> _PROMPT_: Filter the material below down to the lines with the word "none" and give those lines.

> _INFORMATION SHOWN_:
= = = = =

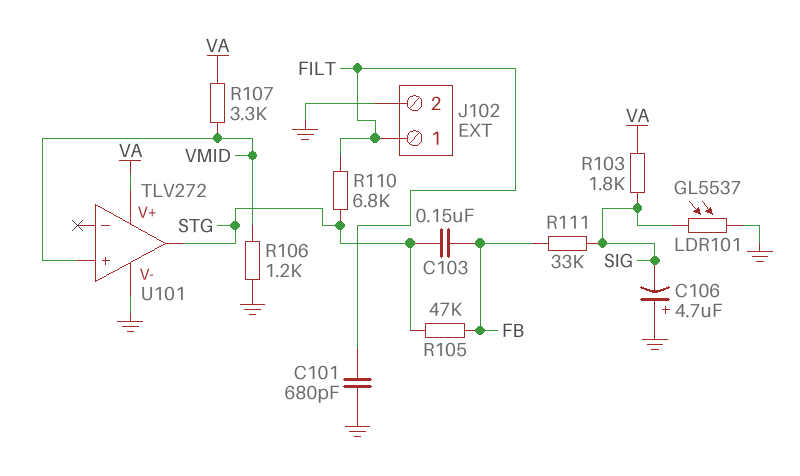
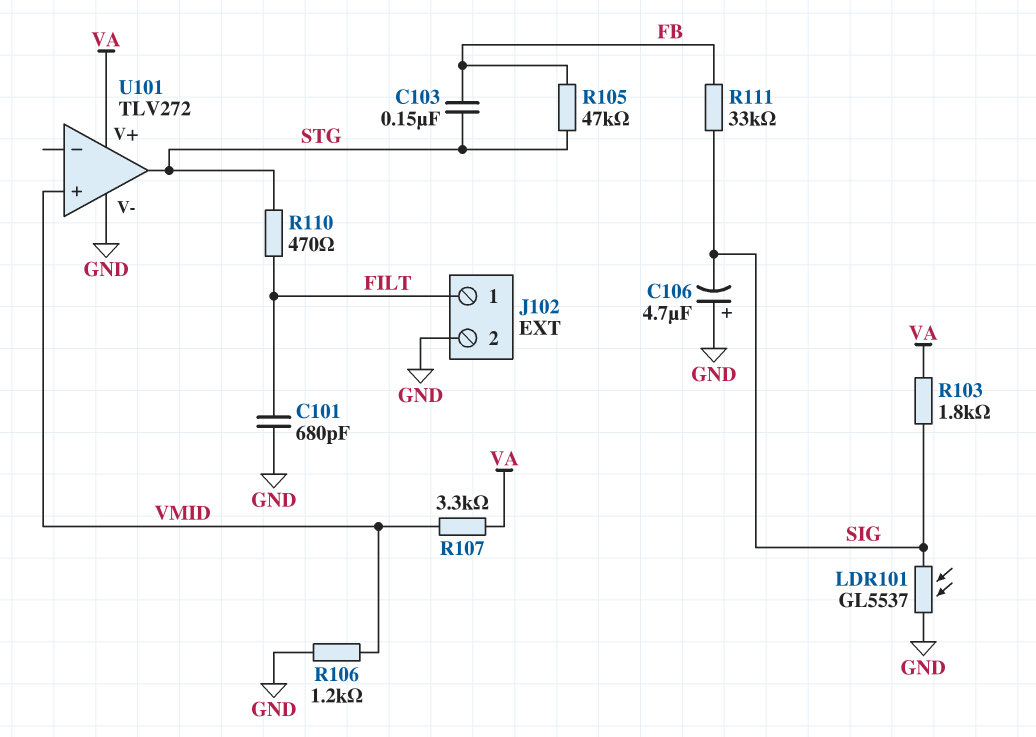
R110: 6.8k (FILT, STG) -> 470 (FILT, STG)

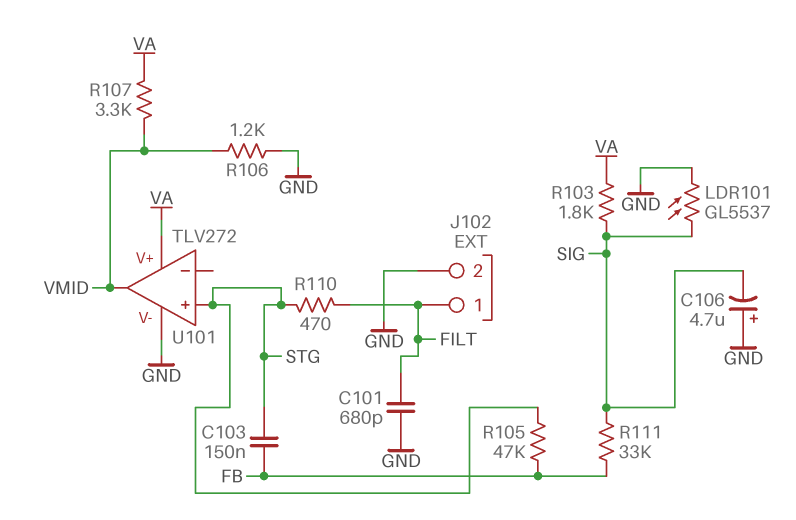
U101 pin in+: VMID -> STG
U101 pin out: STG -> VMID

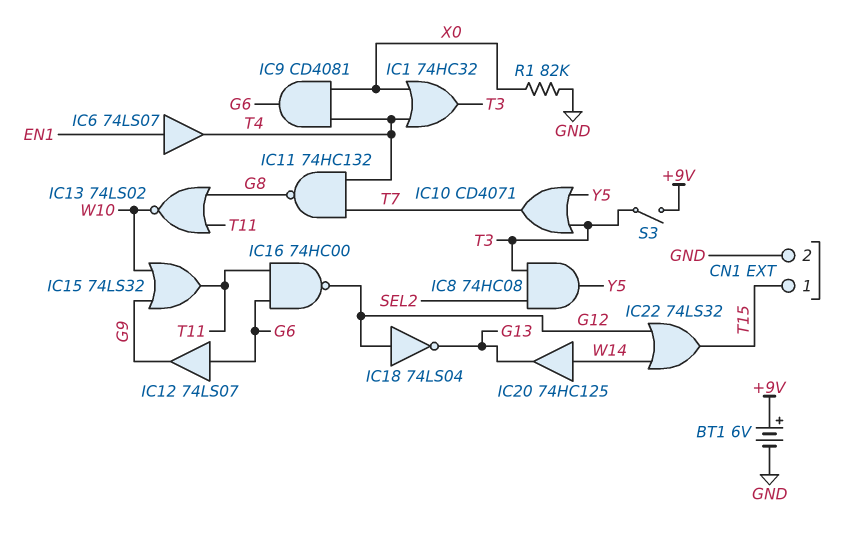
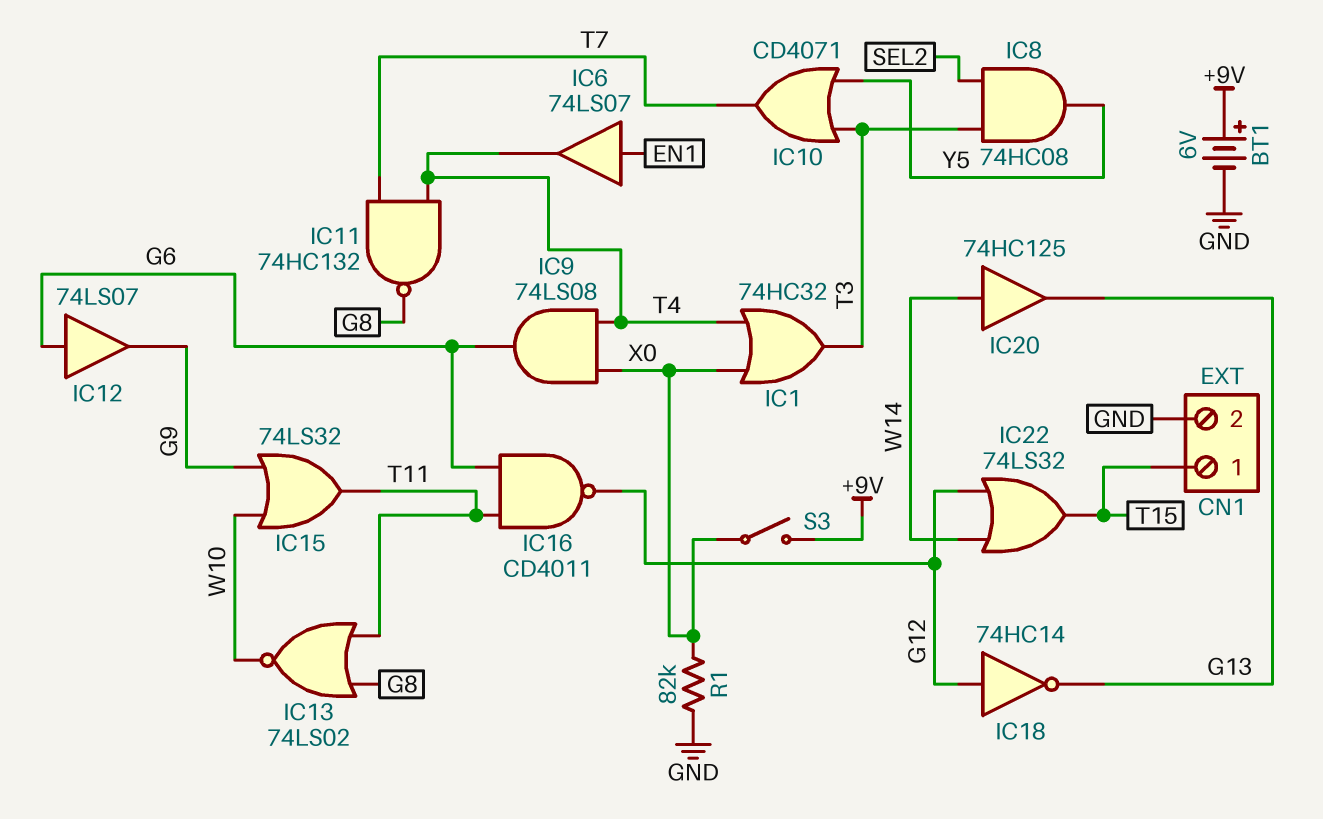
IC9: AND CD4081 (in T4, in X0, out G6) -> AND 74LS08 (in T4, in X0, out G6)
IC16: NAND 74HC00 (in G6, in T11, out G12) -> NAND CD4011 (in G6, in T11, out G12)
IC18: NOT 74LS04 (in G12, out G13) -> NOT 74HC14 (in G12, out G13)
S3: switch (+9V, T3) -> switch (+9V, X0)

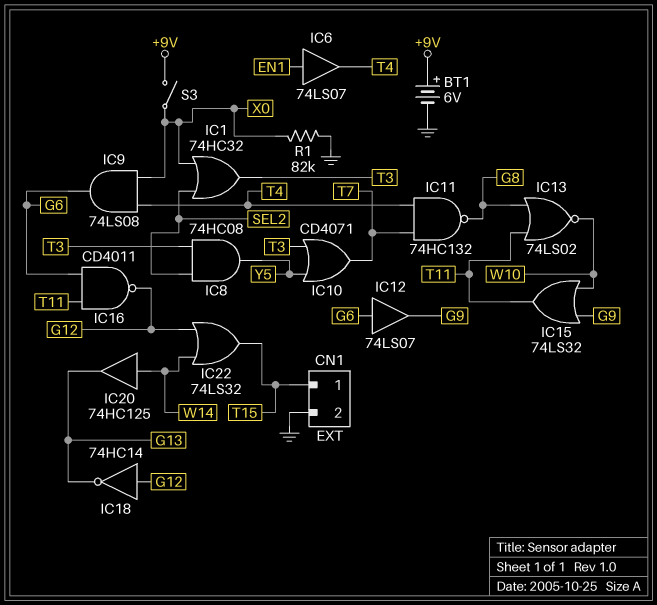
IC1: OR 74HC32 (in T4, in X0, out T3) -> OR 74HC32 (in SEL2, in X0, out T3)

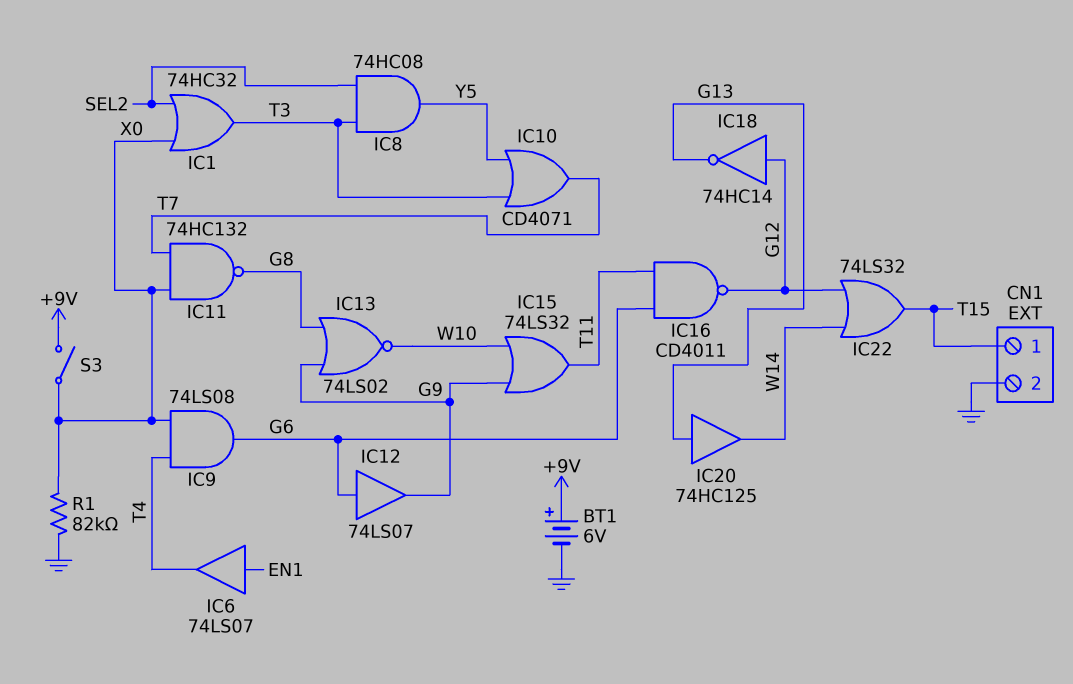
IC11: NAND 74HC132 (in T4, in T7, out G8) -> NAND 74HC132 (in T7, in X0, out G8)
IC13: NOR 74LS02 (in G8, in T11, out W10) -> NOR 74LS02 (in G8, in G9, out W10)
IC20: buffer 74HC125 (in W14, out G13) -> buffer 74HC125 (in G13, out W14)

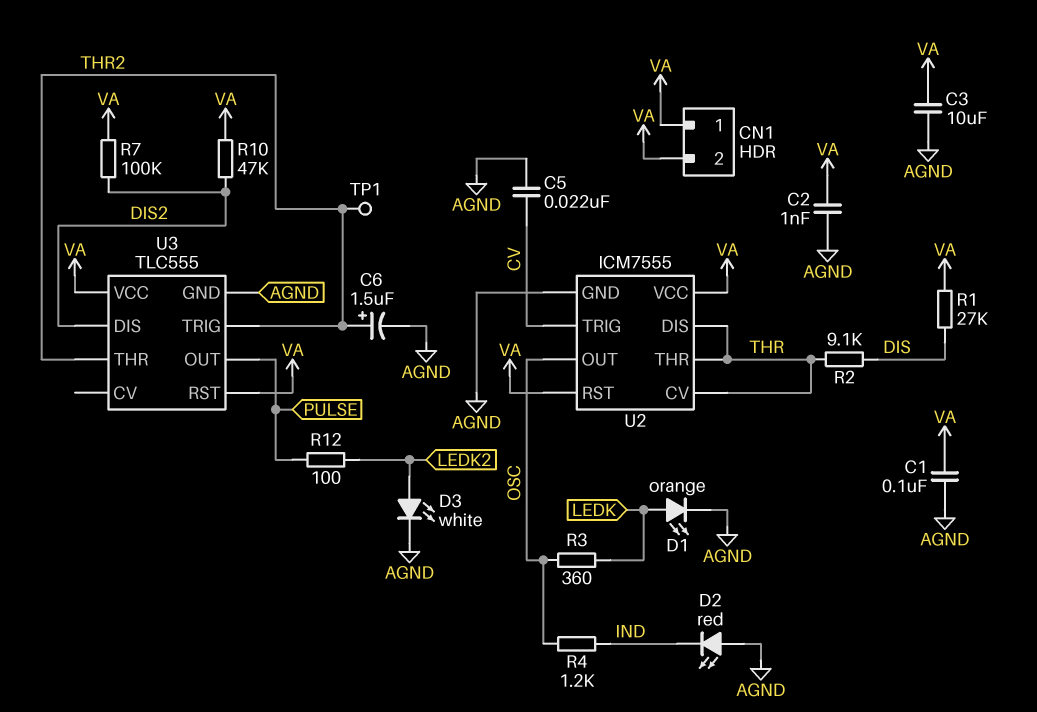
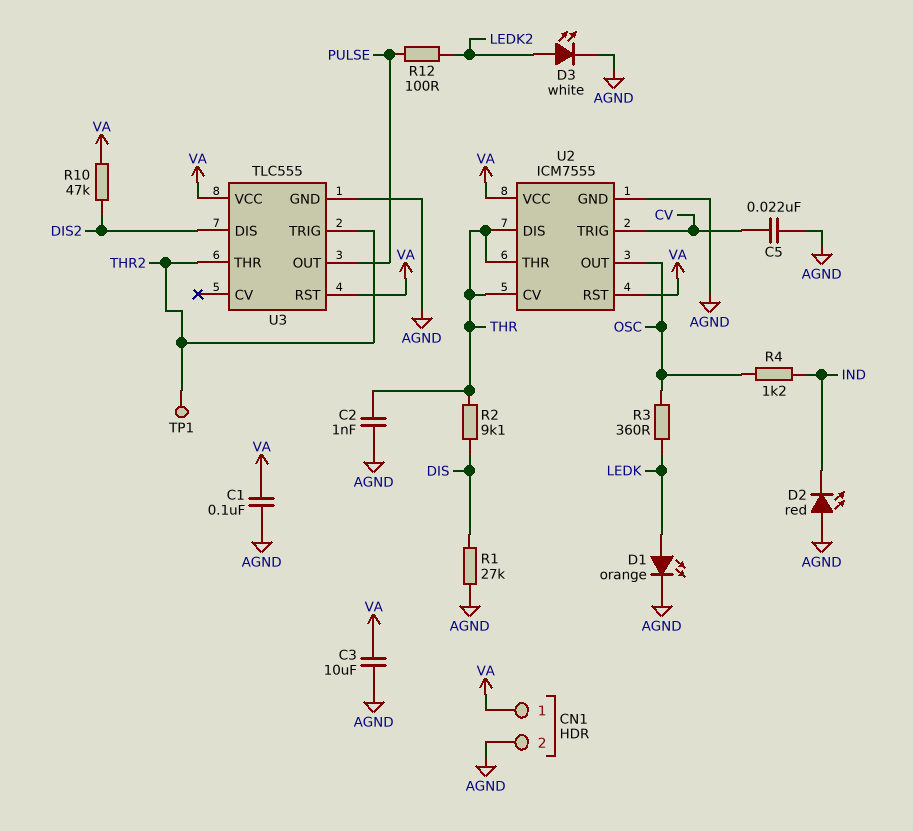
C2: 1nF (AGND, VA) -> 1nF (AGND, THR)
C6: 1.5uF (plus THR2, minus AGND) -> none
CN1 pin 2: VA -> AGND
R1: 27k (DIS, VA) -> 27k (AGND, DIS)
R7: 100k (DIS2, VA) -> none

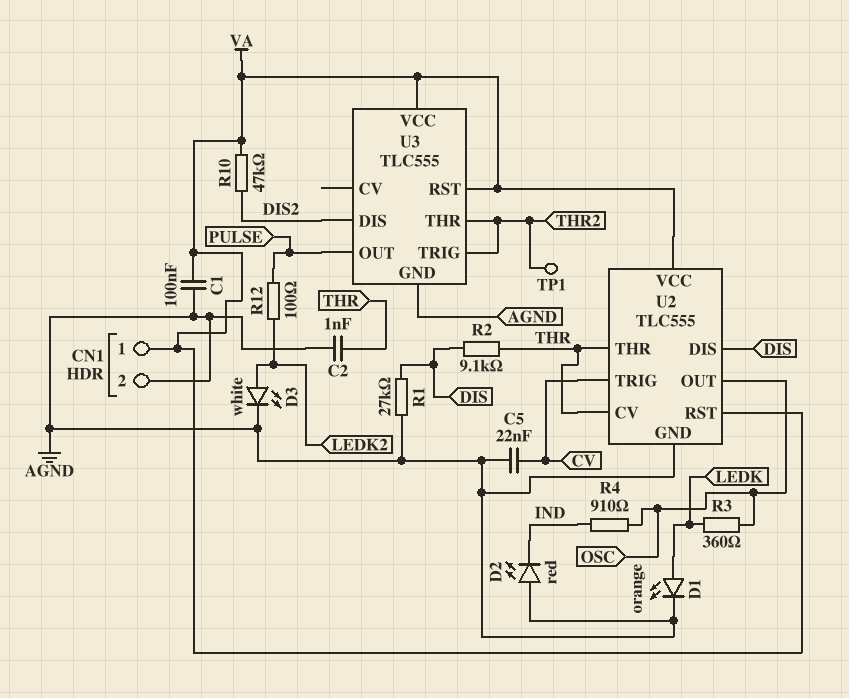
C3: 10uF (AGND, VA) -> none
R4: 1.2k (IND, OSC) -> 910 (IND, OSC)
U2: ICM7555 -> TLC555
U2 pin DIS: THR -> DIS

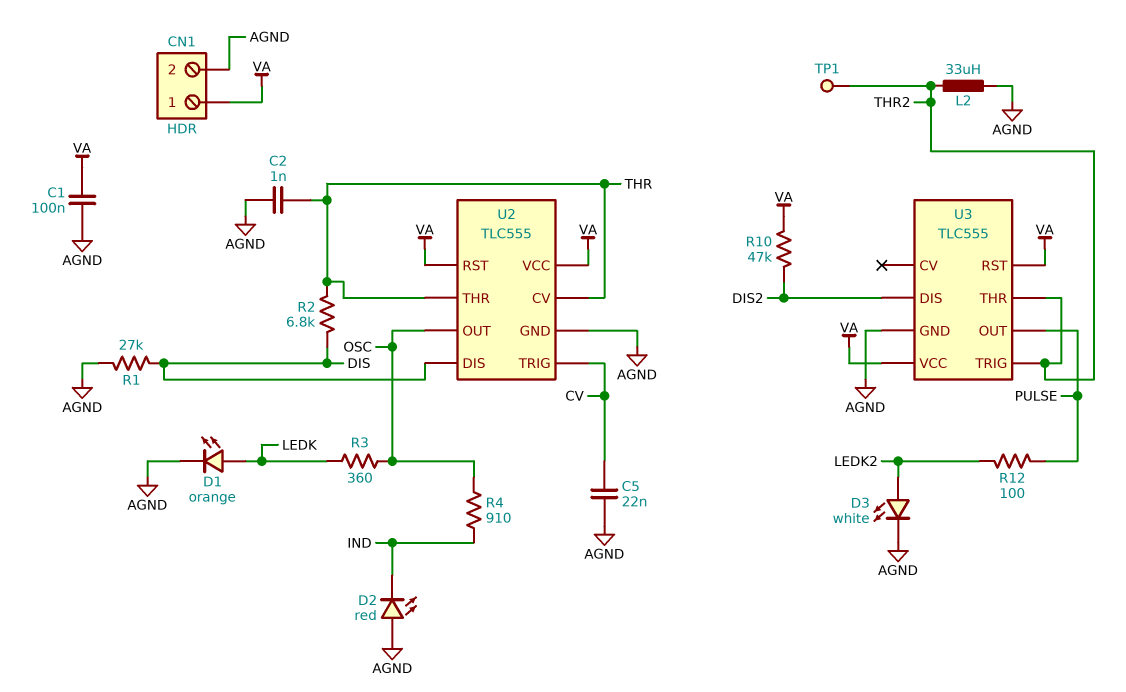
L2: none -> 33uH (AGND, THR2)
R2: 9.1k (DIS, THR) -> 6.8k (DIS, THR)

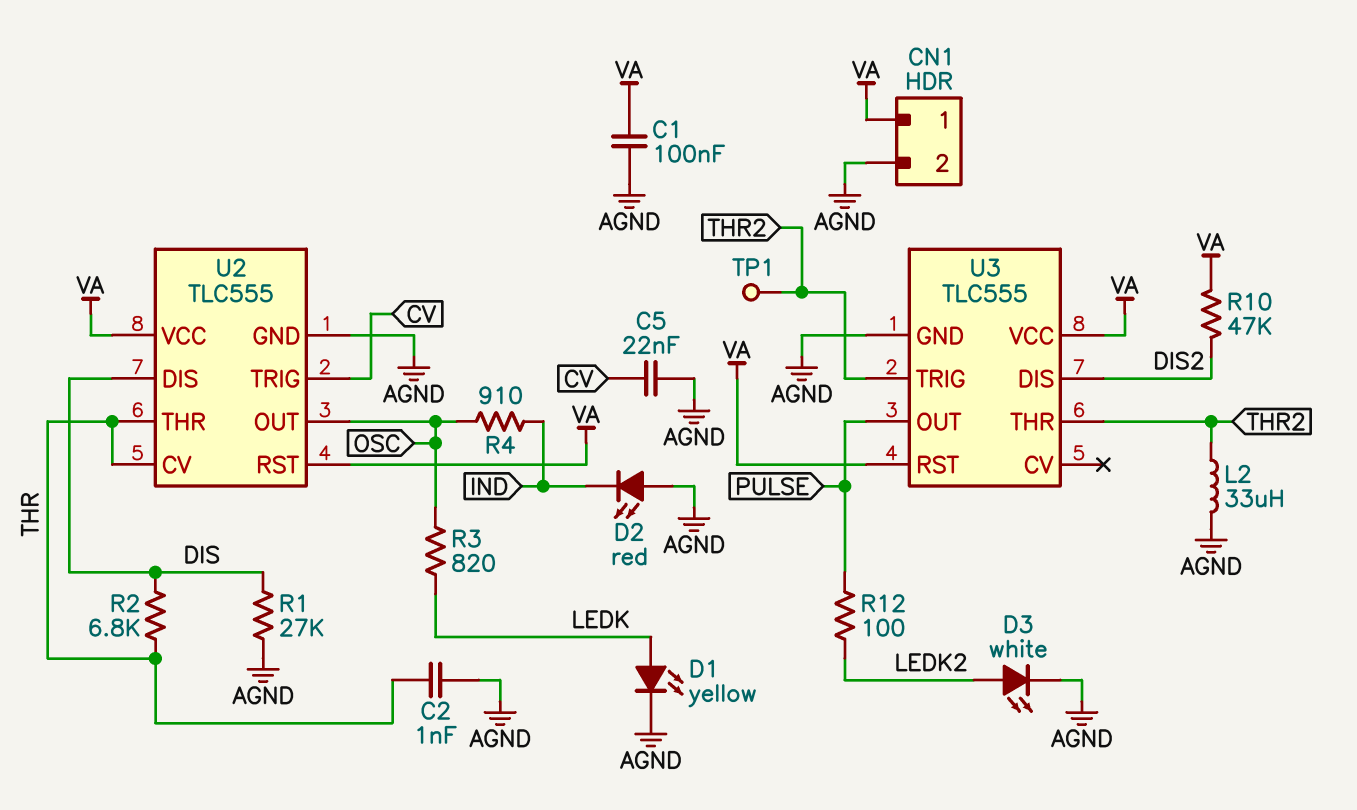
D1: LED orange (A LEDK, K AGND) -> LED yellow (A LEDK, K AGND)
R3: 360 (LEDK, OSC) -> 820 (LEDK, OSC)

= = = = =

> _SOLVED EXERCISE_:
C6: 1.5uF (plus THR2, minus AGND) -> none
R7: 100k (DIS2, VA) -> none
C3: 10uF (AGND, VA) -> none
L2: none -> 33uH (AGND, THR2)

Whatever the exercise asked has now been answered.